**Listing**.
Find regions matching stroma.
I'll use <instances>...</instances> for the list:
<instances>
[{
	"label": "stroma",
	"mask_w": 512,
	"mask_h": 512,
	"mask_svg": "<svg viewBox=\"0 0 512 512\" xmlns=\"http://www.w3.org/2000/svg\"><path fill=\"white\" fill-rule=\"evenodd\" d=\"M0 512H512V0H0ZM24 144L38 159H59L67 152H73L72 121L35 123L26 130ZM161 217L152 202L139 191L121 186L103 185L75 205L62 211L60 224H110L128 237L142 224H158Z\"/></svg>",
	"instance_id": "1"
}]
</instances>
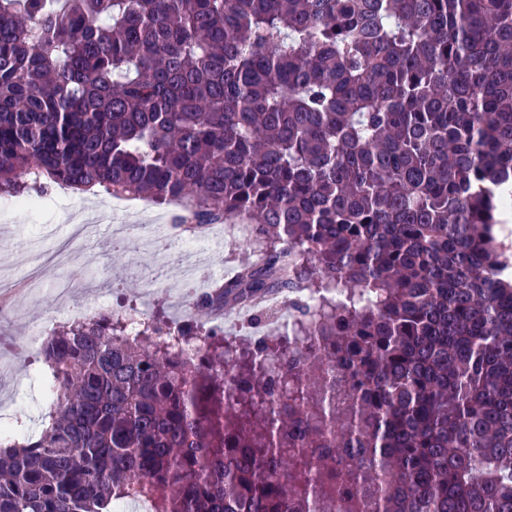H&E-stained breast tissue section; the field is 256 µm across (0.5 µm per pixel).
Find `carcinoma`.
Wrapping results in <instances>:
<instances>
[{
	"instance_id": "1",
	"label": "carcinoma",
	"mask_w": 512,
	"mask_h": 512,
	"mask_svg": "<svg viewBox=\"0 0 512 512\" xmlns=\"http://www.w3.org/2000/svg\"><path fill=\"white\" fill-rule=\"evenodd\" d=\"M253 226L197 362L105 312L41 345L0 512H512V0H0V193ZM347 299L240 347L211 317Z\"/></svg>"
}]
</instances>
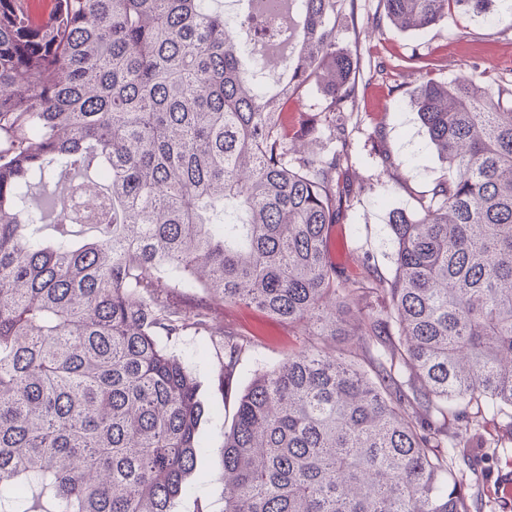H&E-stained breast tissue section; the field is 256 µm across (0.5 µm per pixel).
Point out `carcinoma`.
<instances>
[{"label": "carcinoma", "instance_id": "carcinoma-1", "mask_svg": "<svg viewBox=\"0 0 512 512\" xmlns=\"http://www.w3.org/2000/svg\"><path fill=\"white\" fill-rule=\"evenodd\" d=\"M20 2L0 0V512H175L203 406L160 339L218 337L225 386L259 337L224 331V304L303 337L238 399L224 512H469L449 460L471 419L512 436V89L420 67L444 174L392 211L393 276H350L341 158L288 160V103L314 84L344 111L355 0H247L295 34L267 85L259 37L209 0H51L48 30ZM381 2L404 32L455 10L512 26V0ZM76 170L105 223L47 241L33 190Z\"/></svg>", "mask_w": 512, "mask_h": 512}]
</instances>
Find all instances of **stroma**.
I'll use <instances>...</instances> for the list:
<instances>
[{"label": "stroma", "mask_w": 512, "mask_h": 512, "mask_svg": "<svg viewBox=\"0 0 512 512\" xmlns=\"http://www.w3.org/2000/svg\"><path fill=\"white\" fill-rule=\"evenodd\" d=\"M337 25L341 43L360 48L352 98L337 114L324 111L323 97L314 87L290 101V113L315 117L316 124L294 126L288 155H345L350 202L333 229L336 261L350 272L368 261L388 277L394 270L391 212L414 210L443 172L414 104L419 66L431 62L434 77L443 81L477 75L488 83L510 85L512 27L455 11L426 32H401L386 19L380 0H356L354 14L342 16ZM336 122L347 132L345 141L332 135ZM385 155L392 168L383 167ZM267 330L262 345L245 353L226 391L217 385L218 362L207 337L189 332L166 340L167 349L195 376L204 408V449L189 479L191 488L177 501L175 512H224V434L233 423L235 400L256 368L276 364L301 344L287 325L275 322ZM455 467L468 478L471 512H512V443L463 449Z\"/></svg>", "instance_id": "stroma-1"}]
</instances>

**Directions for this task**.
Reproduce each line exactly, please, except for any pictures.

**Solution to this task**.
Find regions matching stroma.
I'll use <instances>...</instances> for the list:
<instances>
[{
	"label": "stroma",
	"mask_w": 512,
	"mask_h": 512,
	"mask_svg": "<svg viewBox=\"0 0 512 512\" xmlns=\"http://www.w3.org/2000/svg\"><path fill=\"white\" fill-rule=\"evenodd\" d=\"M0 512H512V0H0ZM24 144L38 159H59L67 152H73L72 121L35 123L26 130ZM161 217L152 202L139 191L121 186L103 185L75 205L62 211L60 224H110L128 237L142 224H158Z\"/></svg>",
	"instance_id": "1"
}]
</instances>
H&E-stained breast tissue section; the field is 256 µm across (0.5 µm per pixel).
Find `carcinoma`.
Wrapping results in <instances>:
<instances>
[{
	"instance_id": "1",
	"label": "carcinoma",
	"mask_w": 512,
	"mask_h": 512,
	"mask_svg": "<svg viewBox=\"0 0 512 512\" xmlns=\"http://www.w3.org/2000/svg\"><path fill=\"white\" fill-rule=\"evenodd\" d=\"M253 226L197 362L105 312L41 345L0 512H512V0H0V193ZM347 299L240 347L211 317Z\"/></svg>"
}]
</instances>
H&E-stained breast tissue section; the field is 256 µm across (0.5 µm per pixel).
Point out `carcinoma`.
<instances>
[{"label": "carcinoma", "instance_id": "carcinoma-1", "mask_svg": "<svg viewBox=\"0 0 512 512\" xmlns=\"http://www.w3.org/2000/svg\"><path fill=\"white\" fill-rule=\"evenodd\" d=\"M20 2L0 0V512H175L203 406L160 339L218 337L225 386L259 337L224 331V304L303 337L238 399L224 512H469L449 460L471 419L512 436V89L420 67L444 174L392 211L393 276H350L341 158L288 160V103L314 84L344 111L355 0H247L295 34L267 85L259 37L209 0H51L48 30ZM381 2L404 32L455 10L512 26V0ZM76 170L105 223L47 241L33 190Z\"/></svg>", "mask_w": 512, "mask_h": 512}]
</instances>
Find all instances of **stroma**.
I'll use <instances>...</instances> for the list:
<instances>
[{"label": "stroma", "mask_w": 512, "mask_h": 512, "mask_svg": "<svg viewBox=\"0 0 512 512\" xmlns=\"http://www.w3.org/2000/svg\"><path fill=\"white\" fill-rule=\"evenodd\" d=\"M337 25L341 43L360 48L352 98L337 114L324 111L323 97L314 87L290 101V113L315 117L316 124L294 126L288 155H345L350 202L333 229L336 261L350 272L368 261L388 277L394 270L391 212L414 210L443 172L414 104L419 66L431 62L434 77L443 81L477 75L488 83L510 85L512 27L455 11L426 32H401L386 19L380 0H356L354 14L342 16ZM336 122L347 132L345 141L332 135ZM385 155L392 168L383 167ZM267 330L262 345L245 353L226 391L217 385L218 362L207 337L189 332L166 340L167 349L195 376L204 408V449L189 479L191 488L177 501L175 512H224V434L233 423L235 400L256 368L276 364L301 344L287 325L275 322ZM455 467L468 478L471 512H512V443L463 449Z\"/></svg>", "instance_id": "stroma-1"}]
</instances>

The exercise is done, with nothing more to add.